▶ **WORK TO COMPLETE**: Retype the records below exactly as they appear.

▶ **Itemized modification records**:
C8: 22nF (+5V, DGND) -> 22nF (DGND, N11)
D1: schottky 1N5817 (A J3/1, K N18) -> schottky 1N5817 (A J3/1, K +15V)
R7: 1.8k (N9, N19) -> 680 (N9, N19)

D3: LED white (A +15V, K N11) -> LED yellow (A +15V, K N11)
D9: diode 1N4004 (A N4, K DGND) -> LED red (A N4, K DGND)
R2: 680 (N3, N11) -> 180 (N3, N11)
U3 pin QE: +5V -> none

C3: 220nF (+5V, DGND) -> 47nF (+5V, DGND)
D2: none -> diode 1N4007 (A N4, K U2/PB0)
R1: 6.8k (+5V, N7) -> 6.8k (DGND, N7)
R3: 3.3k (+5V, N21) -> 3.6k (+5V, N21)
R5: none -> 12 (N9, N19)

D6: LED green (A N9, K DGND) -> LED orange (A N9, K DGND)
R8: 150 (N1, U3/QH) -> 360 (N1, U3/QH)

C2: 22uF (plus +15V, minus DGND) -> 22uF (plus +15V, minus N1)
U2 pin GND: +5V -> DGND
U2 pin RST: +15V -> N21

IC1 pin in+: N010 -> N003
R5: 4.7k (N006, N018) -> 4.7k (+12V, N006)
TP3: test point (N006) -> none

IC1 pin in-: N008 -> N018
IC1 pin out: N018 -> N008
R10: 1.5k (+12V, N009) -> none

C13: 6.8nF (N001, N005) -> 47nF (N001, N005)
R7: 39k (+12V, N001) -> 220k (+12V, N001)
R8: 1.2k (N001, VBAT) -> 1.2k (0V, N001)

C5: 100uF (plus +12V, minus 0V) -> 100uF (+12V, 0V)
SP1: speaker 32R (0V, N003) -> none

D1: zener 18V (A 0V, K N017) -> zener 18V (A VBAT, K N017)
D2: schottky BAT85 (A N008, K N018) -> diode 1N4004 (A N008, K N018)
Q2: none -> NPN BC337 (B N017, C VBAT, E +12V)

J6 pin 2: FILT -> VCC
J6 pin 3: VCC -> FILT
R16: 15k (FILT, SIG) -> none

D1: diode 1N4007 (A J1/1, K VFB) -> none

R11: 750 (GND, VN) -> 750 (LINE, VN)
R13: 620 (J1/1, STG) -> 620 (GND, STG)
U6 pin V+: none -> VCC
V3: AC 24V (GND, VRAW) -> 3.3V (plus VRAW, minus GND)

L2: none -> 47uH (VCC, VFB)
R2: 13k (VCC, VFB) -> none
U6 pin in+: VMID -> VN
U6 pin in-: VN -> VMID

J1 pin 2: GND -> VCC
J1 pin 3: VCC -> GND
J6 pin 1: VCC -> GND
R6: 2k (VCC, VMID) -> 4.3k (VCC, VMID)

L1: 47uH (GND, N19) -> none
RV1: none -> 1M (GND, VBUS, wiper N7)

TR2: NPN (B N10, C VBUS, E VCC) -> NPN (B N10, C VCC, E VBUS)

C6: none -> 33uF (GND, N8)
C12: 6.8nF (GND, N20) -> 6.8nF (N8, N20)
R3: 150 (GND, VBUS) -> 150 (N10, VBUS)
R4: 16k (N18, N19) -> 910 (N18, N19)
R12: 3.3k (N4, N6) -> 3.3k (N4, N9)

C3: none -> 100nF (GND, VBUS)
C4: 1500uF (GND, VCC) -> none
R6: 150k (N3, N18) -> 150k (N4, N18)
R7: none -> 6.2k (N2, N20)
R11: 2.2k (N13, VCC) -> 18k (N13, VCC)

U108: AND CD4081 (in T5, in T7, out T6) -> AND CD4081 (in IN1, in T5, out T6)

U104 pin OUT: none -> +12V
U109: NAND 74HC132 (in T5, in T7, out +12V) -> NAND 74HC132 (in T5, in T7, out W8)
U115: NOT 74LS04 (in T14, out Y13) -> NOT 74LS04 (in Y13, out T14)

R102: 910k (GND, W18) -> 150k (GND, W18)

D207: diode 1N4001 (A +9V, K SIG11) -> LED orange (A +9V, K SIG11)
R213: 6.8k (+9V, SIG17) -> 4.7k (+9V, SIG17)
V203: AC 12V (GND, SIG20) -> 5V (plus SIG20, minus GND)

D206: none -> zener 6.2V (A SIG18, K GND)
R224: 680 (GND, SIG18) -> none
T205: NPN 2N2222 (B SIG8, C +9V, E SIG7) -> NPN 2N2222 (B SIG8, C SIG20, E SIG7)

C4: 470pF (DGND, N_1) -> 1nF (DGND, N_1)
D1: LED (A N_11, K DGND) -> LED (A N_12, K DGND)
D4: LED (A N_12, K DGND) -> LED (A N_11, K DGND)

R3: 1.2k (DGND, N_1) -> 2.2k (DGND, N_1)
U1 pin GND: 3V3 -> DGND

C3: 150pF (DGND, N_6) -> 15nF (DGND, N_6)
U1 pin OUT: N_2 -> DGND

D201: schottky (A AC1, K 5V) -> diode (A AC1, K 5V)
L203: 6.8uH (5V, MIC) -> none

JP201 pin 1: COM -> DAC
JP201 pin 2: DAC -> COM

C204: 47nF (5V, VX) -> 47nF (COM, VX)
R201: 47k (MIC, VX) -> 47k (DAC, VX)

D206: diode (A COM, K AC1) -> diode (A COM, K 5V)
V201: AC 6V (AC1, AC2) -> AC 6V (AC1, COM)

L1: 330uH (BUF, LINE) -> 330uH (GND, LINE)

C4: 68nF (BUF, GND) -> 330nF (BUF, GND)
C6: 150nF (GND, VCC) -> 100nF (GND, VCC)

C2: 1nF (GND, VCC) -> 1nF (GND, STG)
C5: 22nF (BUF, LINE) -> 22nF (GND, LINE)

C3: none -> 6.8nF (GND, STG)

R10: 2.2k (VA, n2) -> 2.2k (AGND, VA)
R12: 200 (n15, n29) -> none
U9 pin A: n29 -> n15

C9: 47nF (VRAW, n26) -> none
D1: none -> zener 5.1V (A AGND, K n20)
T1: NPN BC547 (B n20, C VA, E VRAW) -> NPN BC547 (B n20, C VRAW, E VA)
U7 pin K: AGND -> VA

▶ **RESULT**:
C8: 22nF (+5V, DGND) -> 22nF (DGND, N11)
D1: schottky 1N5817 (A J3/1, K N18) -> schottky 1N5817 (A J3/1, K +15V)
R7: 1.8k (N9, N19) -> 680 (N9, N19)

D3: LED white (A +15V, K N11) -> LED yellow (A +15V, K N11)
D9: diode 1N4004 (A N4, K DGND) -> LED red (A N4, K DGND)
R2: 680 (N3, N11) -> 180 (N3, N11)
U3 pin QE: +5V -> none

C3: 220nF (+5V, DGND) -> 47nF (+5V, DGND)
D2: none -> diode 1N4007 (A N4, K U2/PB0)
R1: 6.8k (+5V, N7) -> 6.8k (DGND, N7)
R3: 3.3k (+5V, N21) -> 3.6k (+5V, N21)
R5: none -> 12 (N9, N19)

D6: LED green (A N9, K DGND) -> LED orange (A N9, K DGND)
R8: 150 (N1, U3/QH) -> 360 (N1, U3/QH)

C2: 22uF (plus +15V, minus DGND) -> 22uF (plus +15V, minus N1)
U2 pin GND: +5V -> DGND
U2 pin RST: +15V -> N21

IC1 pin in+: N010 -> N003
R5: 4.7k (N006, N018) -> 4.7k (+12V, N006)
TP3: test point (N006) -> none

IC1 pin in-: N008 -> N018
IC1 pin out: N018 -> N008
R10: 1.5k (+12V, N009) -> none

C13: 6.8nF (N001, N005) -> 47nF (N001, N005)
R7: 39k (+12V, N001) -> 220k (+12V, N001)
R8: 1.2k (N001, VBAT) -> 1.2k (0V, N001)

C5: 100uF (plus +12V, minus 0V) -> 100uF (+12V, 0V)
SP1: speaker 32R (0V, N003) -> none

D1: zener 18V (A 0V, K N017) -> zener 18V (A VBAT, K N017)
D2: schottky BAT85 (A N008, K N018) -> diode 1N4004 (A N008, K N018)
Q2: none -> NPN BC337 (B N017, C VBAT, E +12V)

J6 pin 2: FILT -> VCC
J6 pin 3: VCC -> FILT
R16: 15k (FILT, SIG) -> none

D1: diode 1N4007 (A J1/1, K VFB) -> none

R11: 750 (GND, VN) -> 750 (LINE, VN)
R13: 620 (J1/1, STG) -> 620 (GND, STG)
U6 pin V+: none -> VCC
V3: AC 24V (GND, VRAW) -> 3.3V (plus VRAW, minus GND)

L2: none -> 47uH (VCC, VFB)
R2: 13k (VCC, VFB) -> none
U6 pin in+: VMID -> VN
U6 pin in-: VN -> VMID

J1 pin 2: GND -> VCC
J1 pin 3: VCC -> GND
J6 pin 1: VCC -> GND
R6: 2k (VCC, VMID) -> 4.3k (VCC, VMID)

L1: 47uH (GND, N19) -> none
RV1: none -> 1M (GND, VBUS, wiper N7)

TR2: NPN (B N10, C VBUS, E VCC) -> NPN (B N10, C VCC, E VBUS)

C6: none -> 33uF (GND, N8)
C12: 6.8nF (GND, N20) -> 6.8nF (N8, N20)
R3: 150 (GND, VBUS) -> 150 (N10, VBUS)
R4: 16k (N18, N19) -> 910 (N18, N19)
R12: 3.3k (N4, N6) -> 3.3k (N4, N9)

C3: none -> 100nF (GND, VBUS)
C4: 1500uF (GND, VCC) -> none
R6: 150k (N3, N18) -> 150k (N4, N18)
R7: none -> 6.2k (N2, N20)
R11: 2.2k (N13, VCC) -> 18k (N13, VCC)

U108: AND CD4081 (in T5, in T7, out T6) -> AND CD4081 (in IN1, in T5, out T6)

U104 pin OUT: none -> +12V
U109: NAND 74HC132 (in T5, in T7, out +12V) -> NAND 74HC132 (in T5, in T7, out W8)
U115: NOT 74LS04 (in T14, out Y13) -> NOT 74LS04 (in Y13, out T14)

R102: 910k (GND, W18) -> 150k (GND, W18)

D207: diode 1N4001 (A +9V, K SIG11) -> LED orange (A +9V, K SIG11)
R213: 6.8k (+9V, SIG17) -> 4.7k (+9V, SIG17)
V203: AC 12V (GND, SIG20) -> 5V (plus SIG20, minus GND)

D206: none -> zener 6.2V (A SIG18, K GND)
R224: 680 (GND, SIG18) -> none
T205: NPN 2N2222 (B SIG8, C +9V, E SIG7) -> NPN 2N2222 (B SIG8, C SIG20, E SIG7)

C4: 470pF (DGND, N_1) -> 1nF (DGND, N_1)
D1: LED (A N_11, K DGND) -> LED (A N_12, K DGND)
D4: LED (A N_12, K DGND) -> LED (A N_11, K DGND)

R3: 1.2k (DGND, N_1) -> 2.2k (DGND, N_1)
U1 pin GND: 3V3 -> DGND

C3: 150pF (DGND, N_6) -> 15nF (DGND, N_6)
U1 pin OUT: N_2 -> DGND

D201: schottky (A AC1, K 5V) -> diode (A AC1, K 5V)
L203: 6.8uH (5V, MIC) -> none

JP201 pin 1: COM -> DAC
JP201 pin 2: DAC -> COM

C204: 47nF (5V, VX) -> 47nF (COM, VX)
R201: 47k (MIC, VX) -> 47k (DAC, VX)

D206: diode (A COM, K AC1) -> diode (A COM, K 5V)
V201: AC 6V (AC1, AC2) -> AC 6V (AC1, COM)

L1: 330uH (BUF, LINE) -> 330uH (GND, LINE)

C4: 68nF (BUF, GND) -> 330nF (BUF, GND)
C6: 150nF (GND, VCC) -> 100nF (GND, VCC)

C2: 1nF (GND, VCC) -> 1nF (GND, STG)
C5: 22nF (BUF, LINE) -> 22nF (GND, LINE)

C3: none -> 6.8nF (GND, STG)

R10: 2.2k (VA, n2) -> 2.2k (AGND, VA)
R12: 200 (n15, n29) -> none
U9 pin A: n29 -> n15

C9: 47nF (VRAW, n26) -> none
D1: none -> zener 5.1V (A AGND, K n20)
T1: NPN BC547 (B n20, C VA, E VRAW) -> NPN BC547 (B n20, C VRAW, E VA)
U7 pin K: AGND -> VA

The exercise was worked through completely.